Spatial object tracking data
+++++

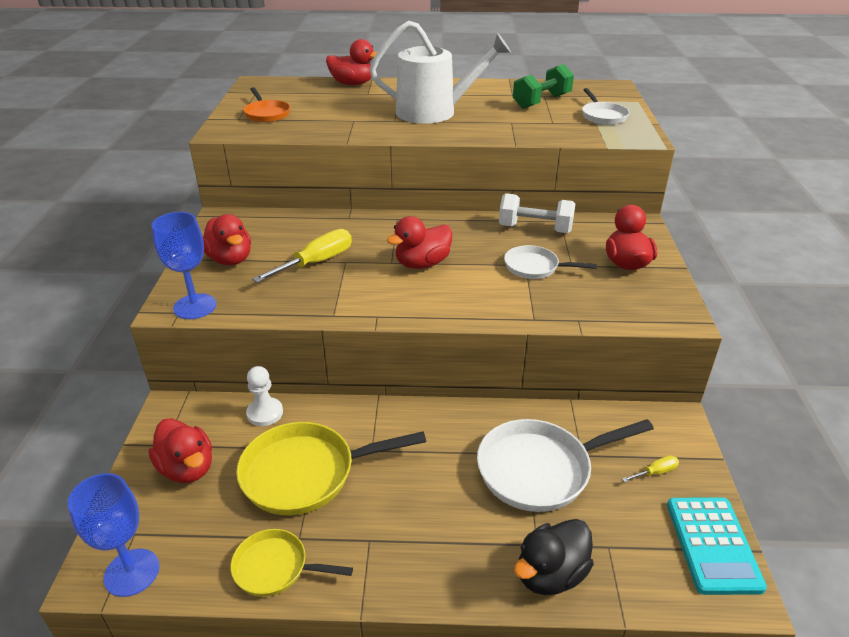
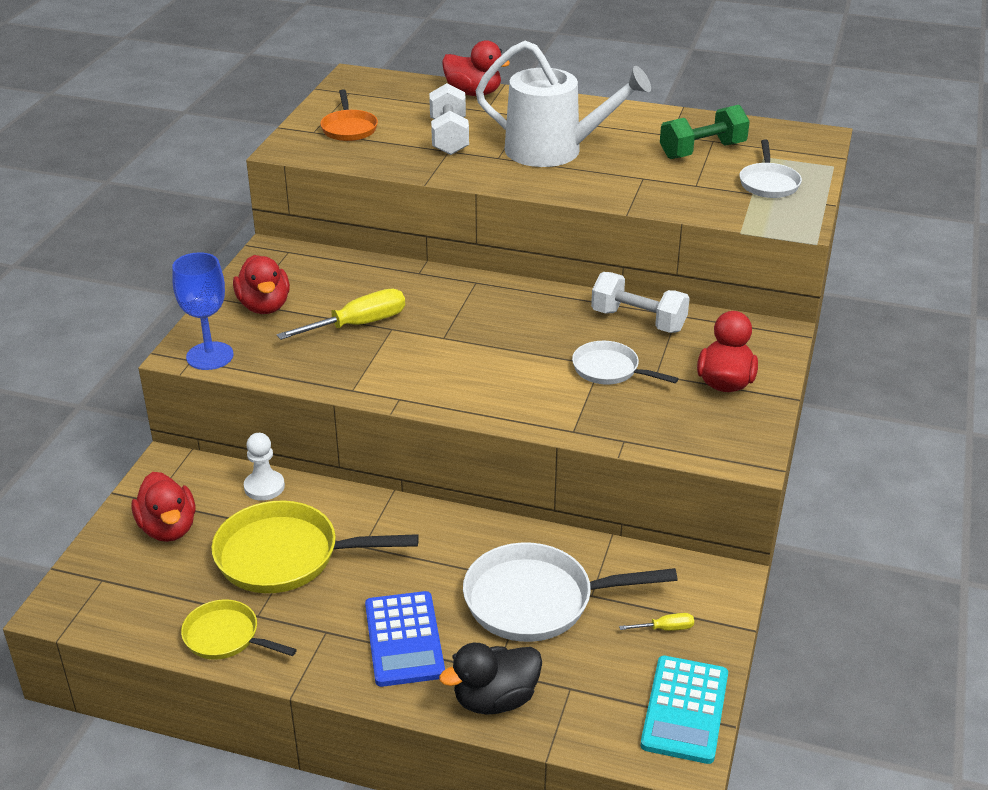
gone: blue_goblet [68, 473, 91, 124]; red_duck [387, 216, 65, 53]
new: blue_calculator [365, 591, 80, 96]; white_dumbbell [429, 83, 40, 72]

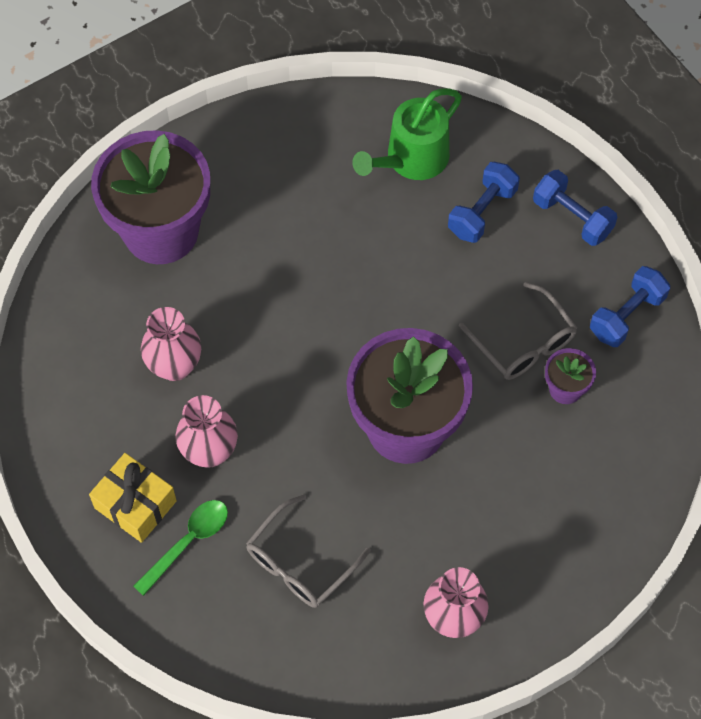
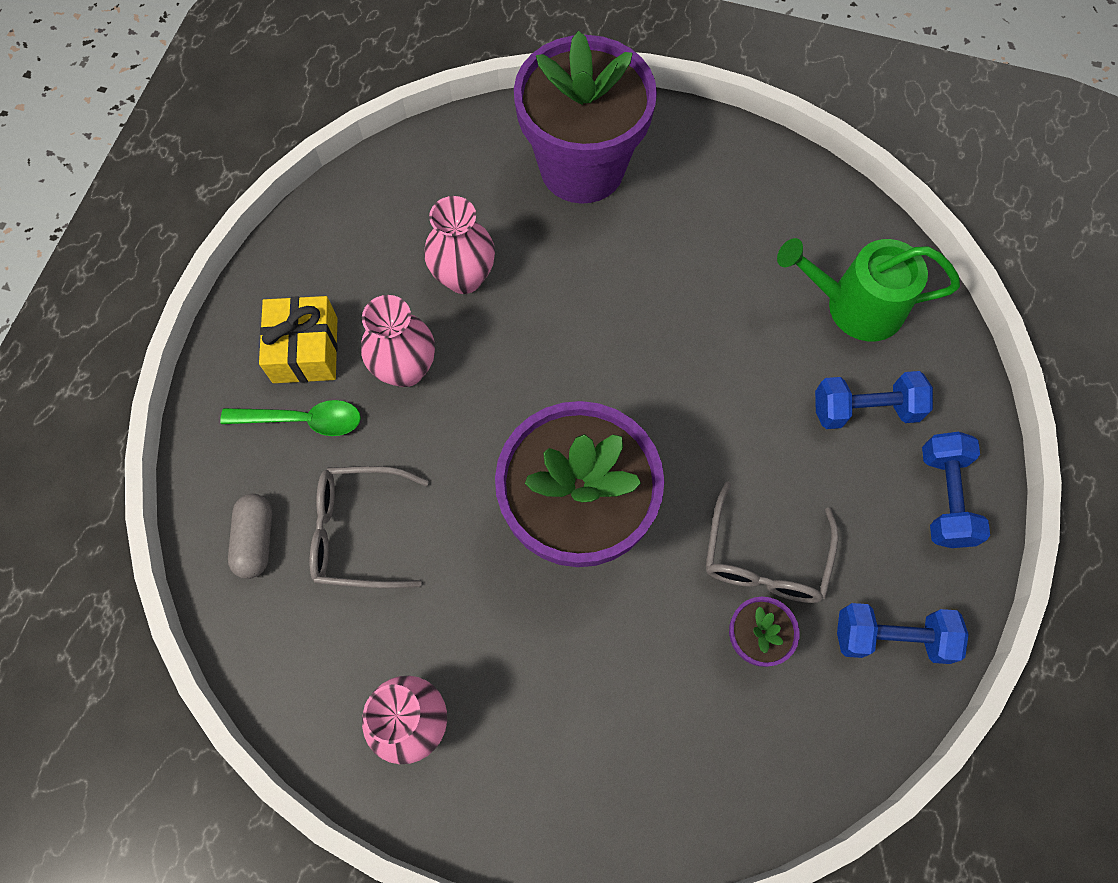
new: grey_capsule [228, 494, 44, 85]

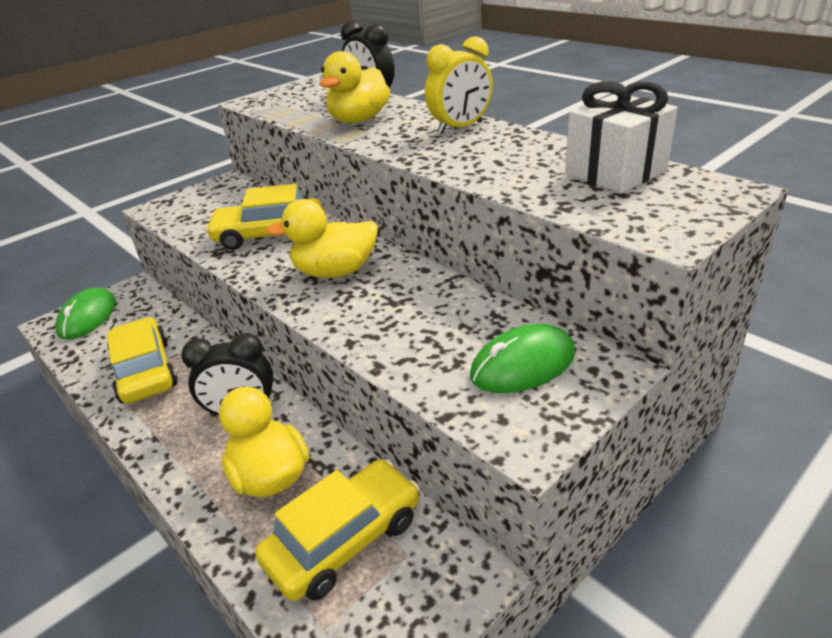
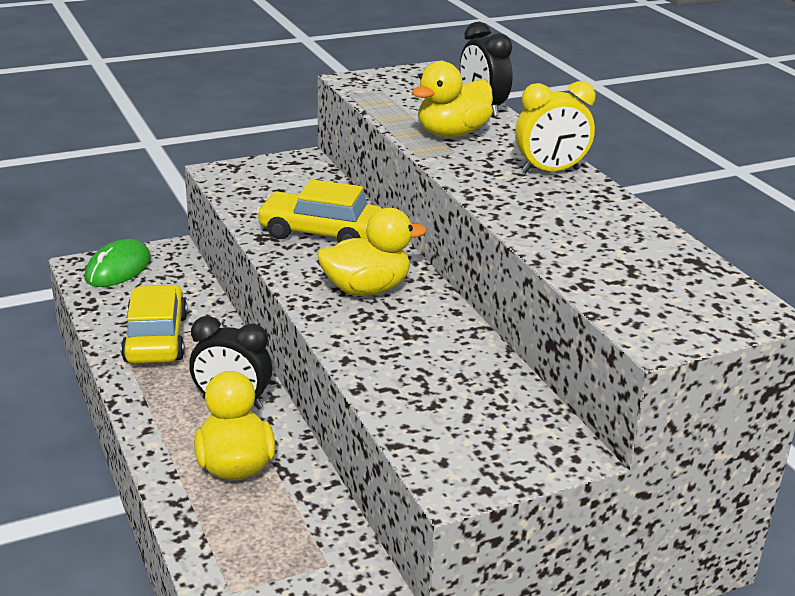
gone: yellow_car [255, 459, 164, 142]; green_mouse [470, 324, 105, 69]; white_gift [565, 81, 113, 112]
rotated: yellow_duck [266, 199, 112, 79] = [317, 208, 110, 88] 150 degrees clockwise

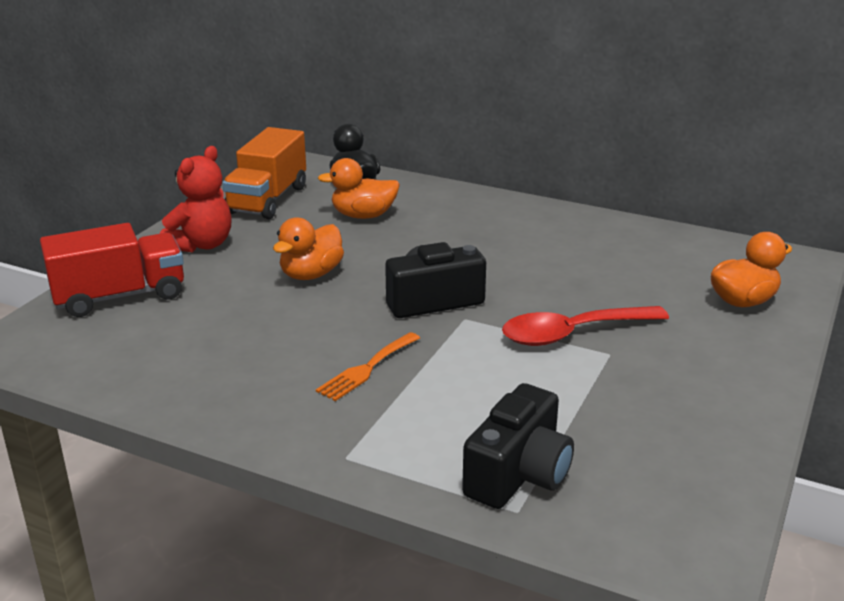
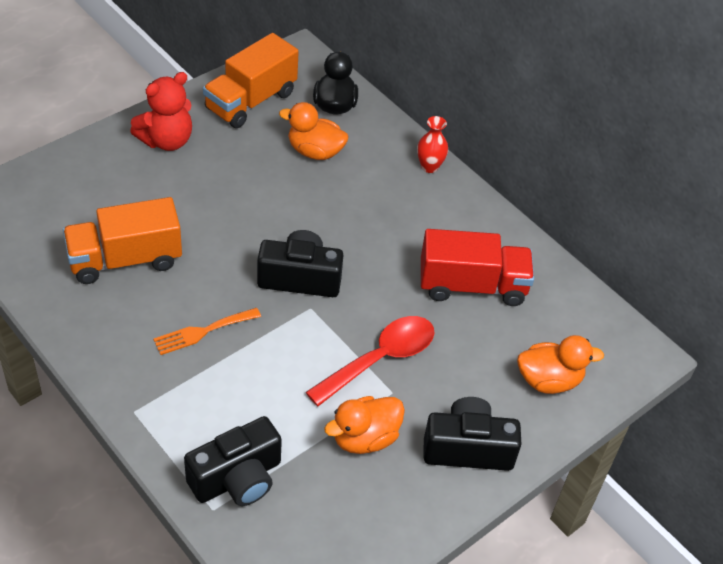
new: orange_truck [63, 197, 119, 87]; red_vase [417, 116, 31, 57]; black_camera [423, 397, 98, 74]
shifted: orange_duck [273, 217, 71, 63] to [324, 396, 81, 58]; red_truck [40, 223, 144, 94] to [421, 229, 113, 77]
rotated: red_spoon [502, 306, 167, 40] = [306, 316, 129, 90] 135 degrees clockwise

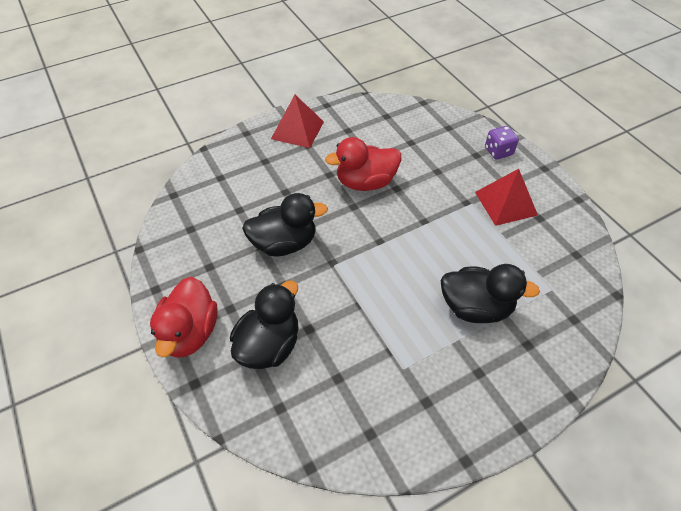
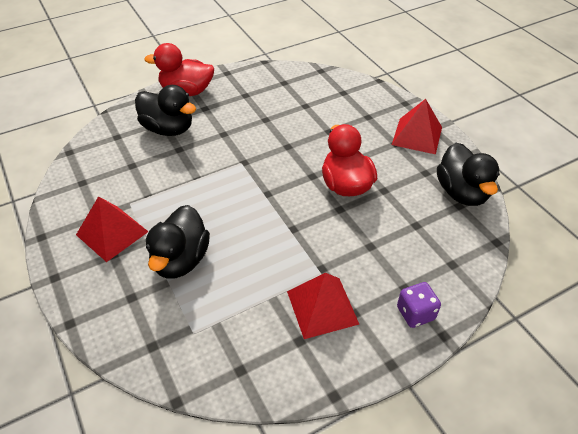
new: red_pyramid [76, 196, 73, 66]
shifted: black_duck [242, 193, 86, 63] to [437, 143, 63, 63]

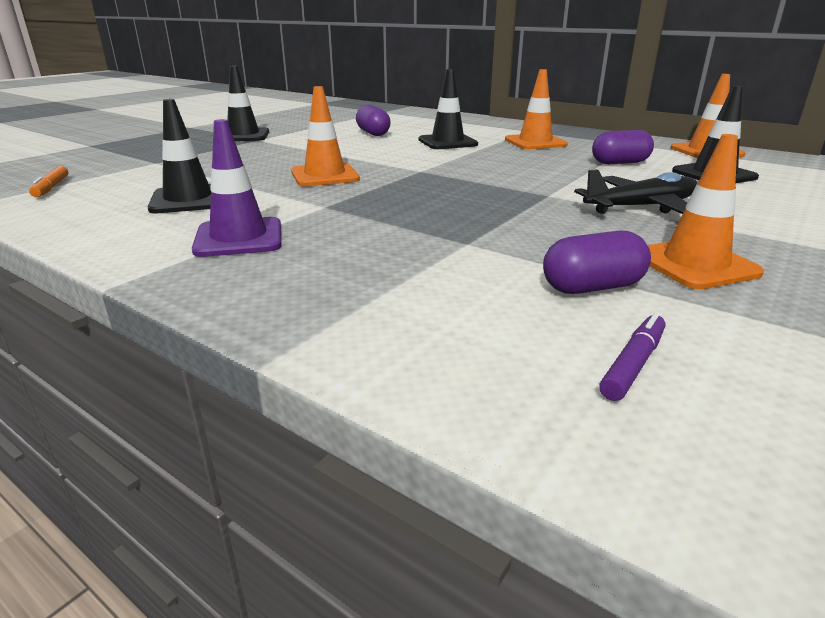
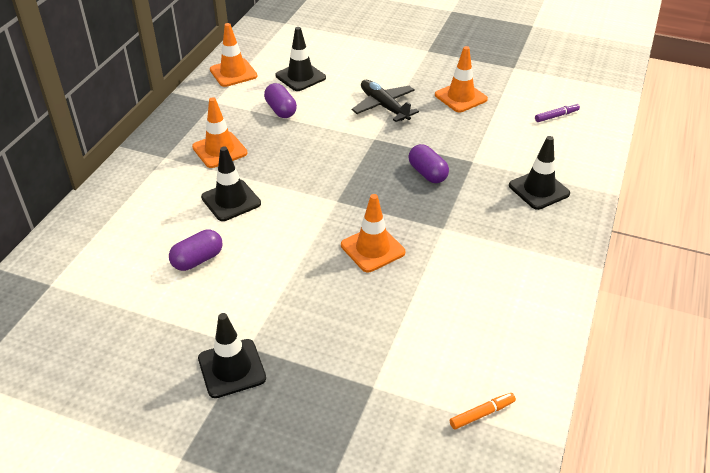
gone: purple_traffic_cone [192, 119, 90, 138]
shifted: purple_capsule [543, 230, 108, 64] to [408, 144, 41, 39]; black_traffic_cone [148, 99, 63, 114] to [509, 136, 61, 74]
rotated: purple_marker [599, 313, 66, 88] = [535, 103, 45, 19] 135 degrees clockwise

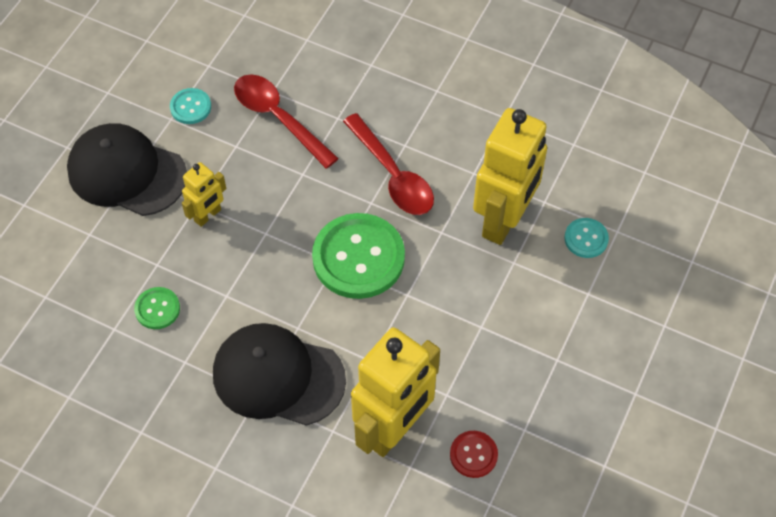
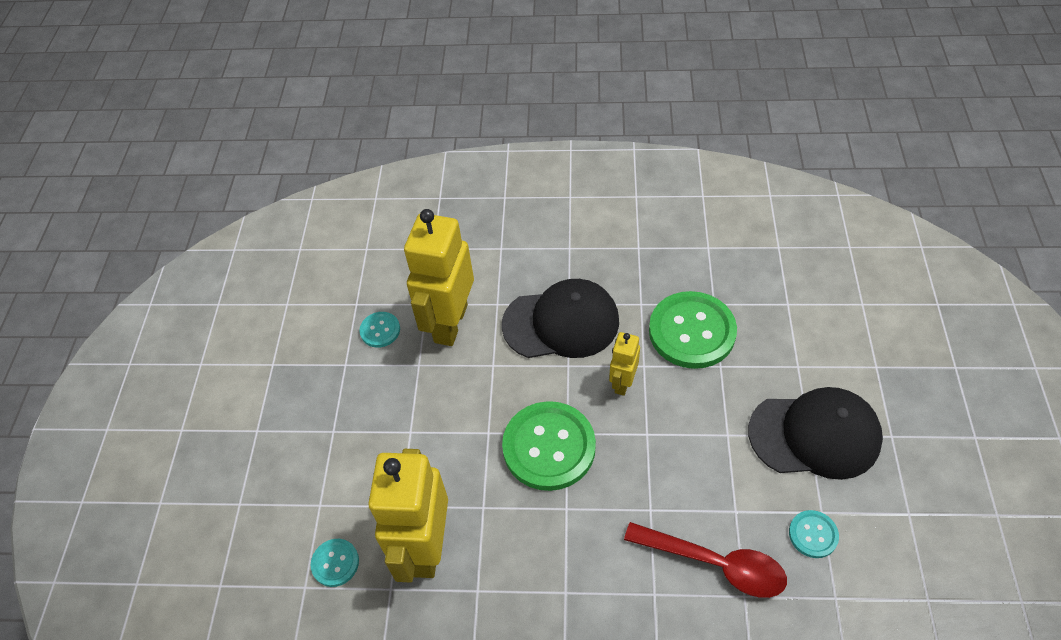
gone: red_spoon [343, 113, 91, 102]
shifted: yellow_robot [182, 162, 44, 65] to [609, 332, 31, 64]
repainted: red_button [450, 431, 48, 47] to turquoise_button [360, 312, 40, 36]
scaled: green_button [134, 287, 46, 42] = [649, 291, 88, 78] x2.10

+++++

▸ TRY IT
Without the pictures, retype each line of the records above exactly.

▸ EXERCISE SOLUTION
gone: blue_goblet [68, 473, 91, 124]; red_duck [387, 216, 65, 53]
new: blue_calculator [365, 591, 80, 96]; white_dumbbell [429, 83, 40, 72]

new: grey_capsule [228, 494, 44, 85]

gone: yellow_car [255, 459, 164, 142]; green_mouse [470, 324, 105, 69]; white_gift [565, 81, 113, 112]
rotated: yellow_duck [266, 199, 112, 79] = [317, 208, 110, 88] 150 degrees clockwise

new: orange_truck [63, 197, 119, 87]; red_vase [417, 116, 31, 57]; black_camera [423, 397, 98, 74]
shifted: orange_duck [273, 217, 71, 63] to [324, 396, 81, 58]; red_truck [40, 223, 144, 94] to [421, 229, 113, 77]
rotated: red_spoon [502, 306, 167, 40] = [306, 316, 129, 90] 135 degrees clockwise

new: red_pyramid [76, 196, 73, 66]
shifted: black_duck [242, 193, 86, 63] to [437, 143, 63, 63]

gone: purple_traffic_cone [192, 119, 90, 138]
shifted: purple_capsule [543, 230, 108, 64] to [408, 144, 41, 39]; black_traffic_cone [148, 99, 63, 114] to [509, 136, 61, 74]
rotated: purple_marker [599, 313, 66, 88] = [535, 103, 45, 19] 135 degrees clockwise

gone: red_spoon [343, 113, 91, 102]
shifted: yellow_robot [182, 162, 44, 65] to [609, 332, 31, 64]
repainted: red_button [450, 431, 48, 47] to turquoise_button [360, 312, 40, 36]
scaled: green_button [134, 287, 46, 42] = [649, 291, 88, 78] x2.10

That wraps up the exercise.